**What is expected:** Please reproduce the following records exactly as they appear.

*** Information given Section Begins ***

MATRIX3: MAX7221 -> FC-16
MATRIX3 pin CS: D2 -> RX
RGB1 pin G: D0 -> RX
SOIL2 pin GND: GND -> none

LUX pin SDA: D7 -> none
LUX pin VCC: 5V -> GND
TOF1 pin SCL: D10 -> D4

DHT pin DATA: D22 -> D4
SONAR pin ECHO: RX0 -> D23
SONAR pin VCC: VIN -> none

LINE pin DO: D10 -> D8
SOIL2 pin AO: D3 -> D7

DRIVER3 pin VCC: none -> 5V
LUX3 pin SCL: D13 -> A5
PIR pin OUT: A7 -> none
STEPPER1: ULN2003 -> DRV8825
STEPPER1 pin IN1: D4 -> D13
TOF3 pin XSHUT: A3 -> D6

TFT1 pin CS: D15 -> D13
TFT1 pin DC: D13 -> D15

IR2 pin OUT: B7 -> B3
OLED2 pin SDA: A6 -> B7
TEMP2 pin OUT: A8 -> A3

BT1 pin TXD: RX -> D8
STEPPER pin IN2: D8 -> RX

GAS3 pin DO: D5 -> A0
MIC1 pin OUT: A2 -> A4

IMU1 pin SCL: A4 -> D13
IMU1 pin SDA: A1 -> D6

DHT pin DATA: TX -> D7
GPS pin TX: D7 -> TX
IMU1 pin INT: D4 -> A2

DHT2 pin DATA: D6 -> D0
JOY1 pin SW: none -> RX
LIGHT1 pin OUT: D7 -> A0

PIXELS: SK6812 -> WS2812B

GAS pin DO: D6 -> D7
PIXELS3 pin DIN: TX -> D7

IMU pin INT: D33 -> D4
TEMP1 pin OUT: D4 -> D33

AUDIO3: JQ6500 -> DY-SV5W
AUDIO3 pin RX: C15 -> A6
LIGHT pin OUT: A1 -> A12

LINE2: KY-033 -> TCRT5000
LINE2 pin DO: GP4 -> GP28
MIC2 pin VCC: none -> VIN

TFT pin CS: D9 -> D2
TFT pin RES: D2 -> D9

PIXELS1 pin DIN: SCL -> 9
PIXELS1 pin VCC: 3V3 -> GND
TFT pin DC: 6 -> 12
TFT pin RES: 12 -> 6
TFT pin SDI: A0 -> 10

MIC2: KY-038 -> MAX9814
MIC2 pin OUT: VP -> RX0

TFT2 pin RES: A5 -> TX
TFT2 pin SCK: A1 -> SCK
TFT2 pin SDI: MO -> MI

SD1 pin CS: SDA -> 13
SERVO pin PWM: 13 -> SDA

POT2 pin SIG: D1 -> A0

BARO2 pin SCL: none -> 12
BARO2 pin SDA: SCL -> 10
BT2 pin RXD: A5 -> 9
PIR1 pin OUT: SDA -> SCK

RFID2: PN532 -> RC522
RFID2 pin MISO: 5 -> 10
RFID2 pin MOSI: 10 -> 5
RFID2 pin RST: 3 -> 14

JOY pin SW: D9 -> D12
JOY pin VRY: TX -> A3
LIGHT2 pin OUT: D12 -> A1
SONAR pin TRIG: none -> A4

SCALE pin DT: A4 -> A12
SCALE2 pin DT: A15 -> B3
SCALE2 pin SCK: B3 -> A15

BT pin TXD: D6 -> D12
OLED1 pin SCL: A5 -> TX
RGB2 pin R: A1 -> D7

*** Information given Section Ends ***

**Solution below:**
MATRIX3: MAX7221 -> FC-16
MATRIX3 pin CS: D2 -> RX
RGB1 pin G: D0 -> RX
SOIL2 pin GND: GND -> none

LUX pin SDA: D7 -> none
LUX pin VCC: 5V -> GND
TOF1 pin SCL: D10 -> D4

DHT pin DATA: D22 -> D4
SONAR pin ECHO: RX0 -> D23
SONAR pin VCC: VIN -> none

LINE pin DO: D10 -> D8
SOIL2 pin AO: D3 -> D7

DRIVER3 pin VCC: none -> 5V
LUX3 pin SCL: D13 -> A5
PIR pin OUT: A7 -> none
STEPPER1: ULN2003 -> DRV8825
STEPPER1 pin IN1: D4 -> D13
TOF3 pin XSHUT: A3 -> D6

TFT1 pin CS: D15 -> D13
TFT1 pin DC: D13 -> D15

IR2 pin OUT: B7 -> B3
OLED2 pin SDA: A6 -> B7
TEMP2 pin OUT: A8 -> A3

BT1 pin TXD: RX -> D8
STEPPER pin IN2: D8 -> RX

GAS3 pin DO: D5 -> A0
MIC1 pin OUT: A2 -> A4

IMU1 pin SCL: A4 -> D13
IMU1 pin SDA: A1 -> D6

DHT pin DATA: TX -> D7
GPS pin TX: D7 -> TX
IMU1 pin INT: D4 -> A2

DHT2 pin DATA: D6 -> D0
JOY1 pin SW: none -> RX
LIGHT1 pin OUT: D7 -> A0

PIXELS: SK6812 -> WS2812B

GAS pin DO: D6 -> D7
PIXELS3 pin DIN: TX -> D7

IMU pin INT: D33 -> D4
TEMP1 pin OUT: D4 -> D33

AUDIO3: JQ6500 -> DY-SV5W
AUDIO3 pin RX: C15 -> A6
LIGHT pin OUT: A1 -> A12

LINE2: KY-033 -> TCRT5000
LINE2 pin DO: GP4 -> GP28
MIC2 pin VCC: none -> VIN

TFT pin CS: D9 -> D2
TFT pin RES: D2 -> D9

PIXELS1 pin DIN: SCL -> 9
PIXELS1 pin VCC: 3V3 -> GND
TFT pin DC: 6 -> 12
TFT pin RES: 12 -> 6
TFT pin SDI: A0 -> 10

MIC2: KY-038 -> MAX9814
MIC2 pin OUT: VP -> RX0

TFT2 pin RES: A5 -> TX
TFT2 pin SCK: A1 -> SCK
TFT2 pin SDI: MO -> MI

SD1 pin CS: SDA -> 13
SERVO pin PWM: 13 -> SDA

POT2 pin SIG: D1 -> A0

BARO2 pin SCL: none -> 12
BARO2 pin SDA: SCL -> 10
BT2 pin RXD: A5 -> 9
PIR1 pin OUT: SDA -> SCK

RFID2: PN532 -> RC522
RFID2 pin MISO: 5 -> 10
RFID2 pin MOSI: 10 -> 5
RFID2 pin RST: 3 -> 14

JOY pin SW: D9 -> D12
JOY pin VRY: TX -> A3
LIGHT2 pin OUT: D12 -> A1
SONAR pin TRIG: none -> A4

SCALE pin DT: A4 -> A12
SCALE2 pin DT: A15 -> B3
SCALE2 pin SCK: B3 -> A15

BT pin TXD: D6 -> D12
OLED1 pin SCL: A5 -> TX
RGB2 pin R: A1 -> D7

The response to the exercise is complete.